EXERCISE>
Your answer must consist of the records exactly as given, with no pictures included.

Image sets with object changes
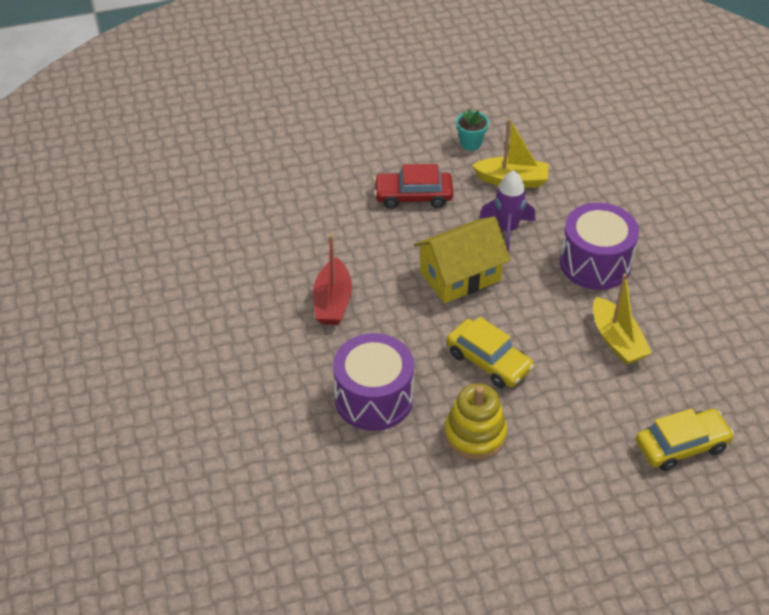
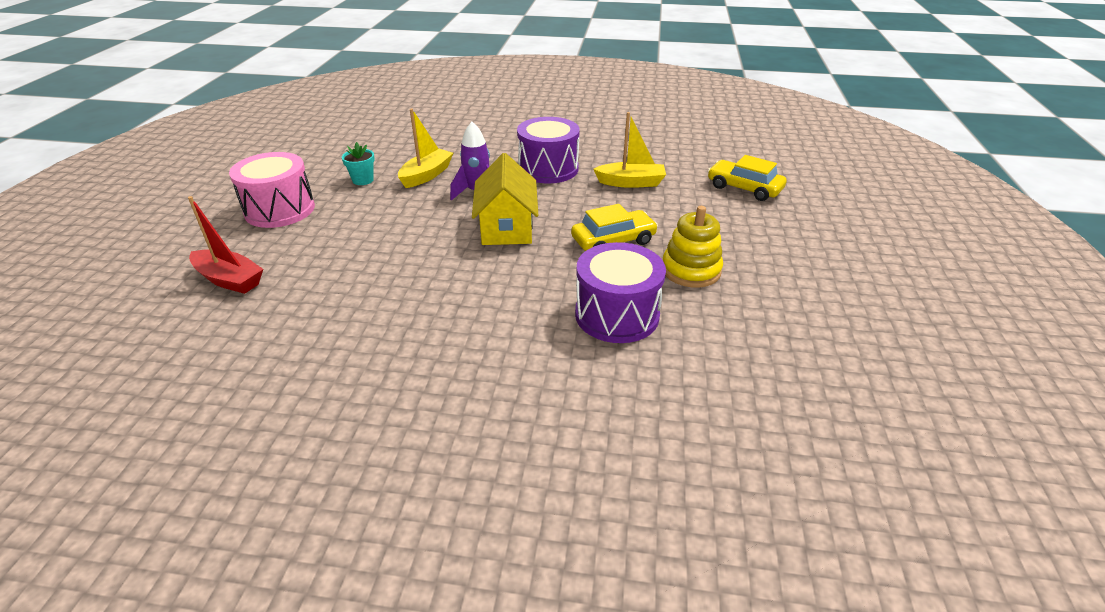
camera: 65 degrees left, 10 degrees down
red boat [313,234,352,325] -> red boat moved to [188,196,263,294]
red car [374,164,453,209] -> none
yellow car [636,408,734,471] -> yellow car turned 60 degrees counterclockwise [708,155,787,201]
none -> pink drum [229,152,315,228]

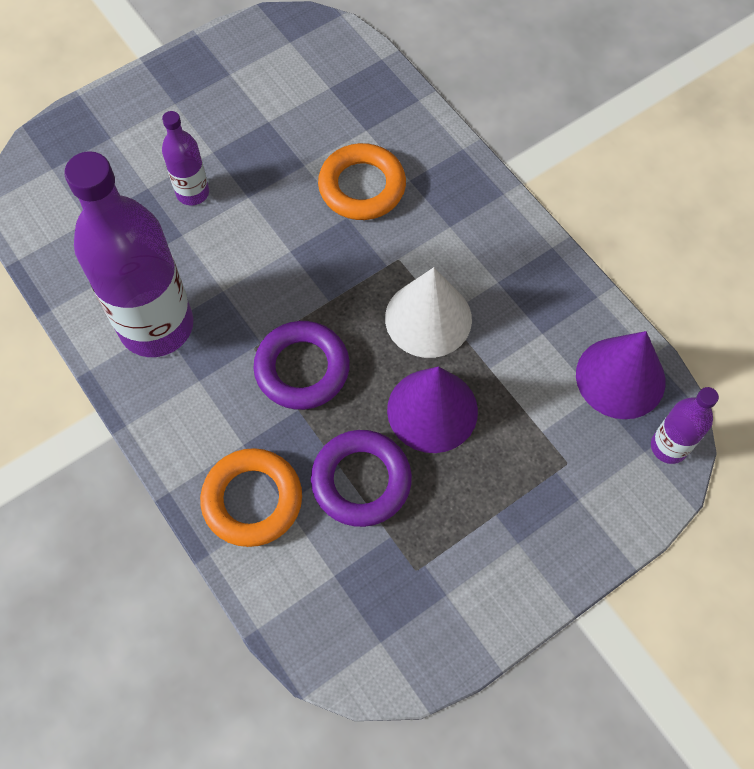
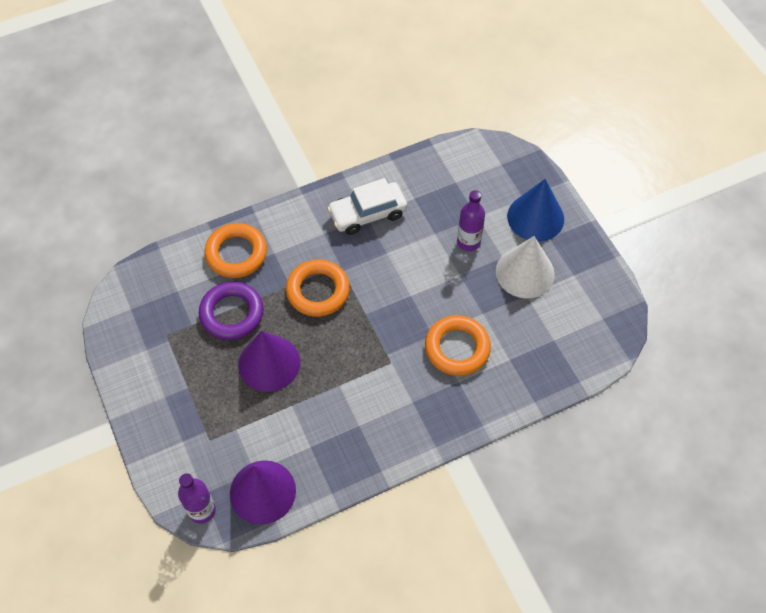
camera: 100 degrees right, 5 degrees down
purple bottle [64,151,193,357] -> white car [327,178,407,235]
purple ring [254,321,350,410] -> orange ring [286,259,350,317]
white cone [385,267,472,358] -> white cone moved to [496,236,555,298]
none -> blue cone [507,179,564,242]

TASK RESPONSE>
camera: 65 degrees left, 10 degrees down
red boat [313,234,352,325] -> red boat moved to [188,196,263,294]
red car [374,164,453,209] -> none
yellow car [636,408,734,471] -> yellow car turned 60 degrees counterclockwise [708,155,787,201]
none -> pink drum [229,152,315,228]

camera: 100 degrees right, 5 degrees down
purple bottle [64,151,193,357] -> white car [327,178,407,235]
purple ring [254,321,350,410] -> orange ring [286,259,350,317]
white cone [385,267,472,358] -> white cone moved to [496,236,555,298]
none -> blue cone [507,179,564,242]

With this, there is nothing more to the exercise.